### Dataset records:
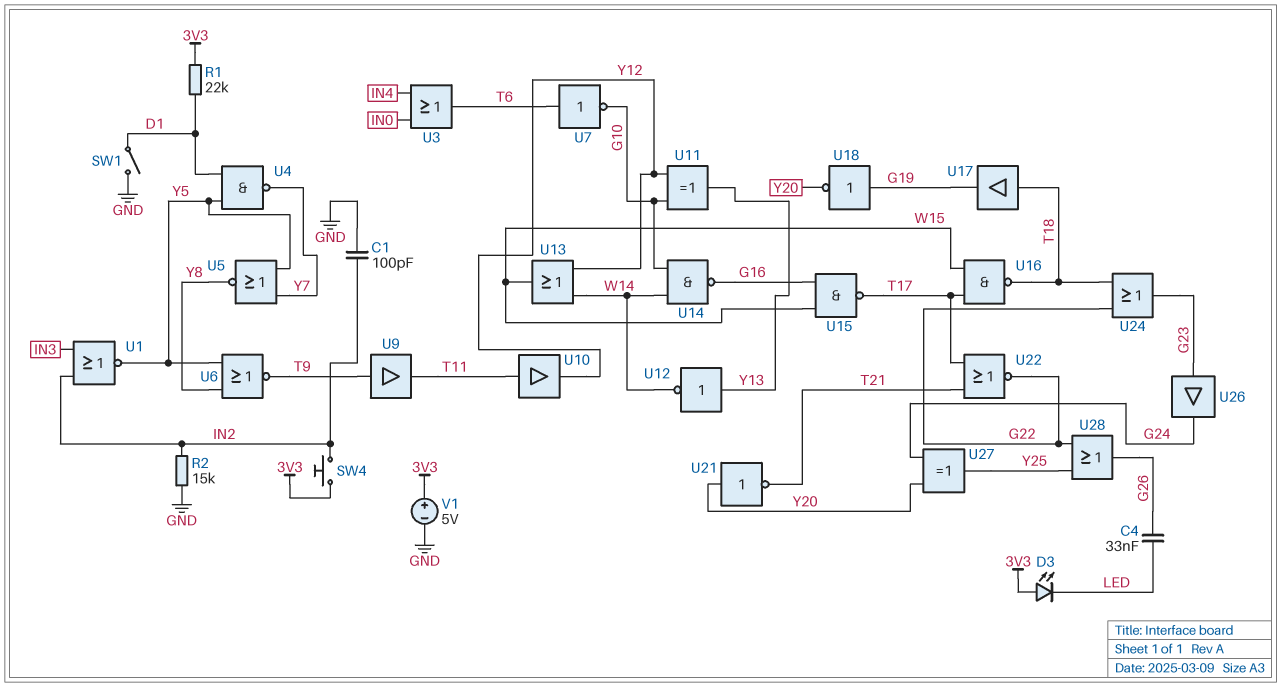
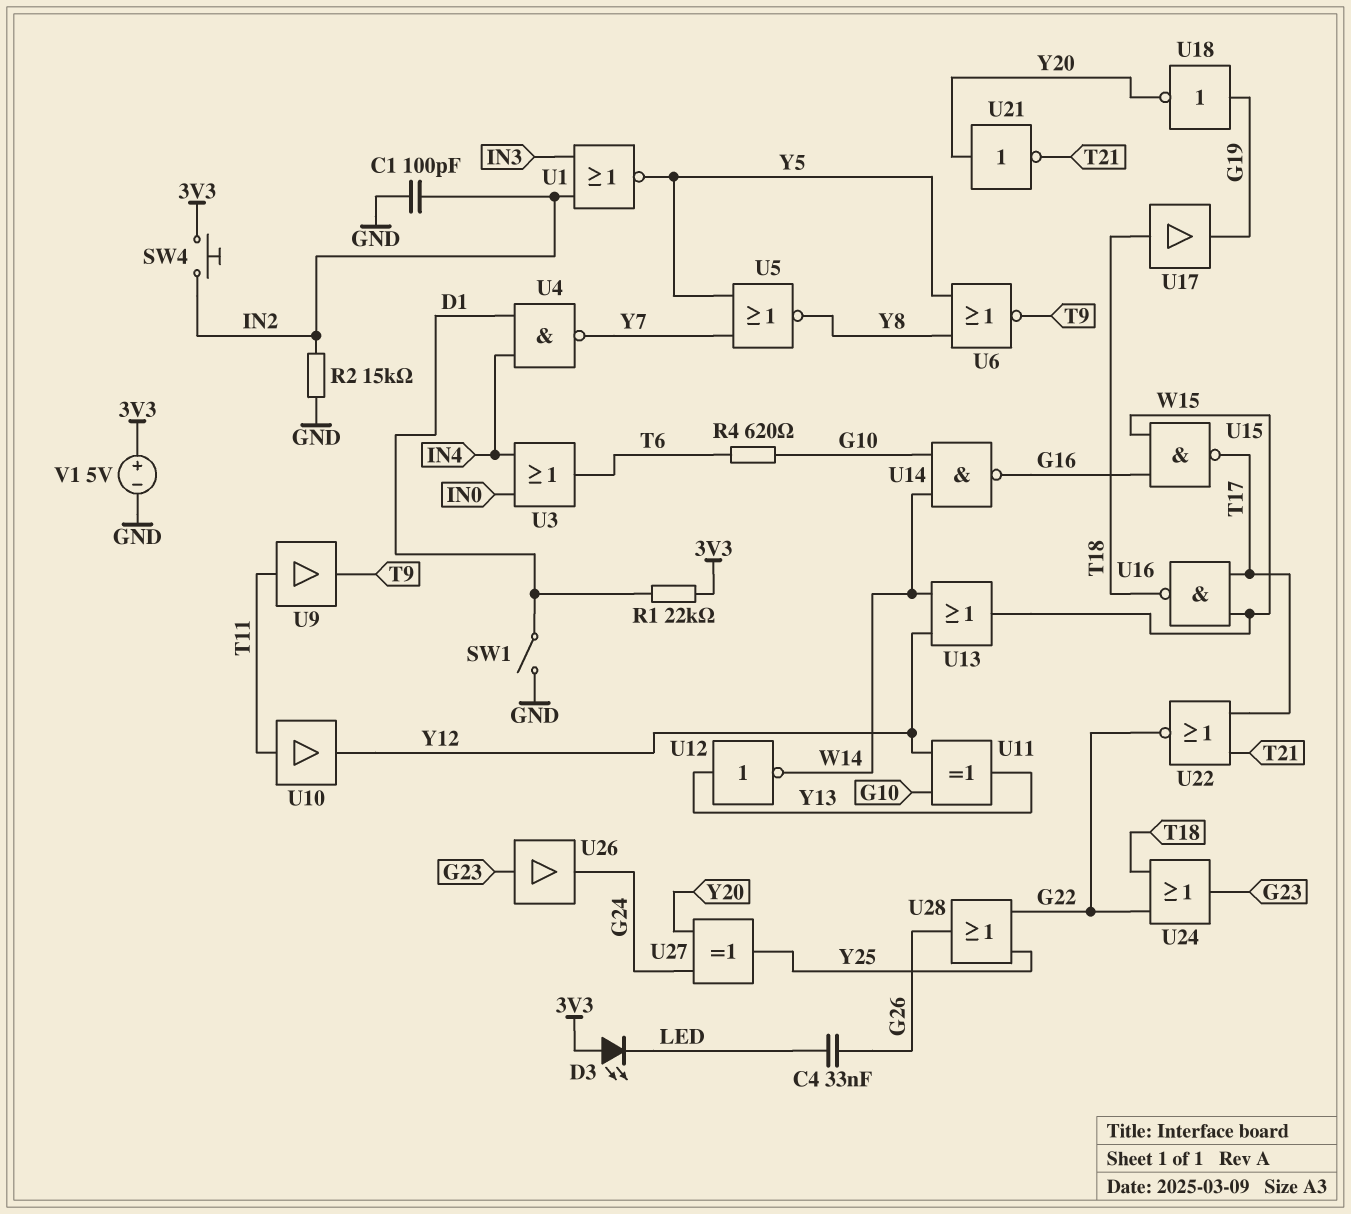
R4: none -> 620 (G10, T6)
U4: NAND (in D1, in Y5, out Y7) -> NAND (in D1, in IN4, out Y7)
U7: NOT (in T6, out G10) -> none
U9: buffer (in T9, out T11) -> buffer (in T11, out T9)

...

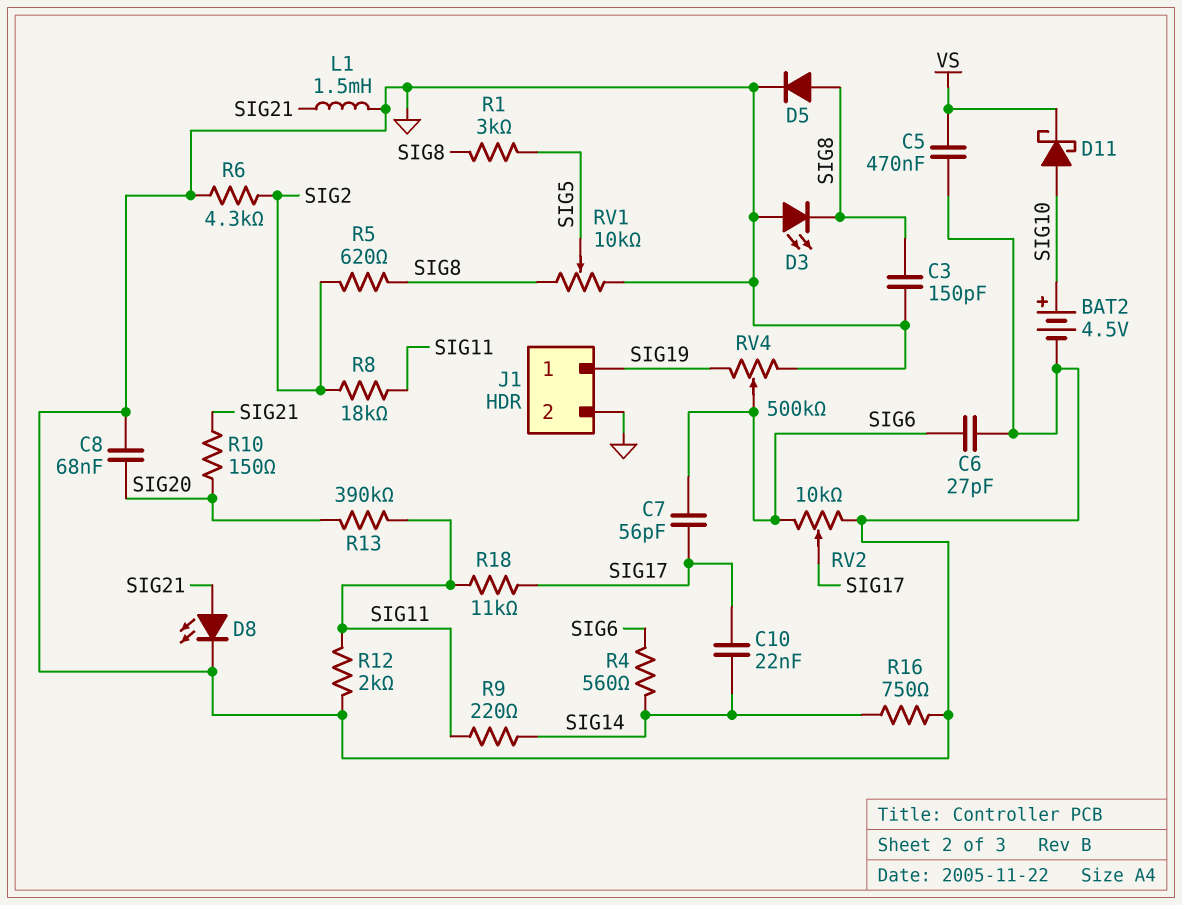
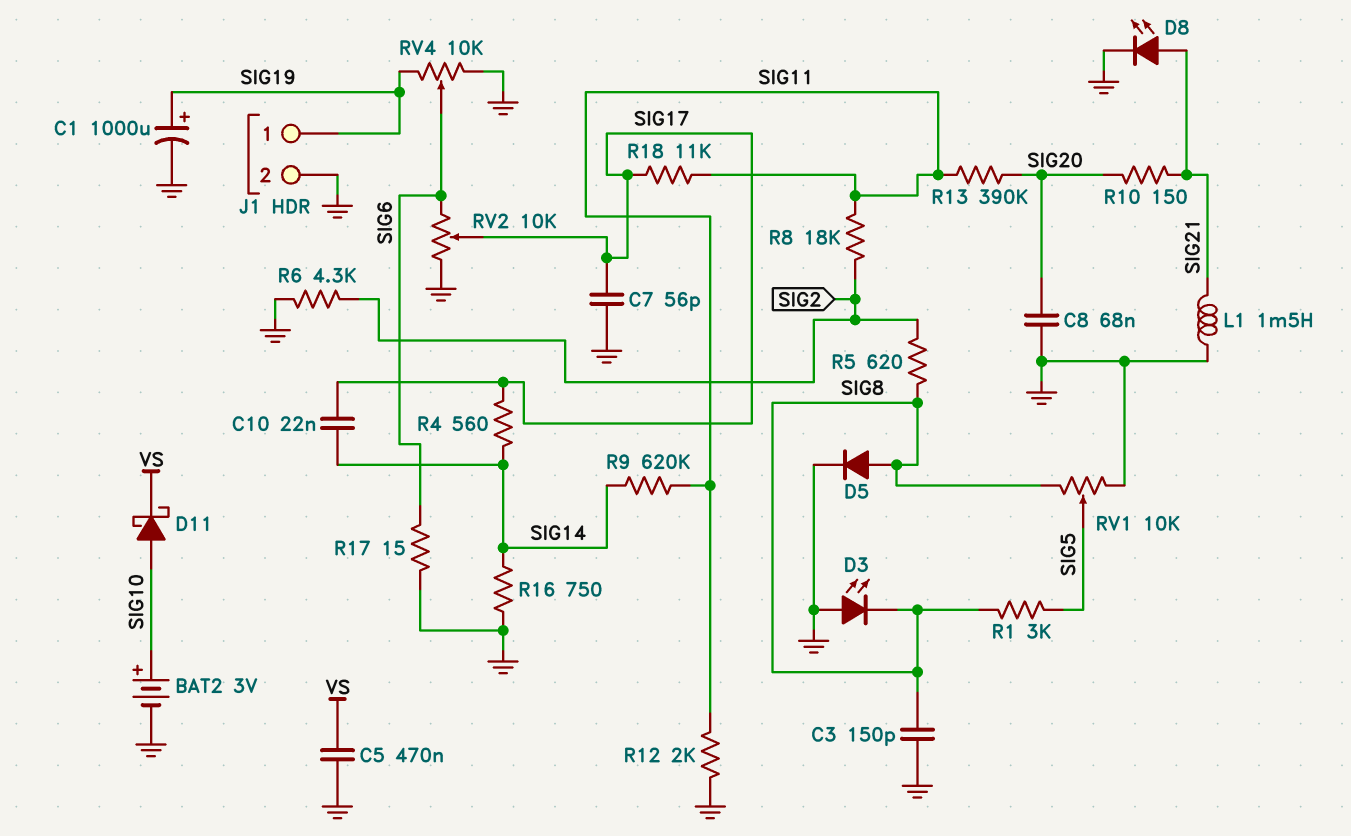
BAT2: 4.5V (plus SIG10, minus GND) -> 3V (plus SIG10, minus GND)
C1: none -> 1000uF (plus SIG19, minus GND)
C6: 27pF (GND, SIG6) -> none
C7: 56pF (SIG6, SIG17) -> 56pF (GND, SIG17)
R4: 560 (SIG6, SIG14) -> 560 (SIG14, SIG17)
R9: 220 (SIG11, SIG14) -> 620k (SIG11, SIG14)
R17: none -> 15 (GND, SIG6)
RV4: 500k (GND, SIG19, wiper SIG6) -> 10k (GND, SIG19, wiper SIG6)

### Assignment:
Please copy, exactly and with nothing else, the lines above beginning at the line that has "C1: none -> 1000uF (plus SIG19, minus GND)" and ending with the line that has "RV4: 500k (GND, SIG19, wiper".

### Solution to this problem:
C1: none -> 1000uF (plus SIG19, minus GND)
C6: 27pF (GND, SIG6) -> none
C7: 56pF (SIG6, SIG17) -> 56pF (GND, SIG17)
R4: 560 (SIG6, SIG14) -> 560 (SIG14, SIG17)
R9: 220 (SIG11, SIG14) -> 620k (SIG11, SIG14)
R17: none -> 15 (GND, SIG6)
RV4: 500k (GND, SIG19, wiper SIG6) -> 10k (GND, SIG19, wiper SIG6)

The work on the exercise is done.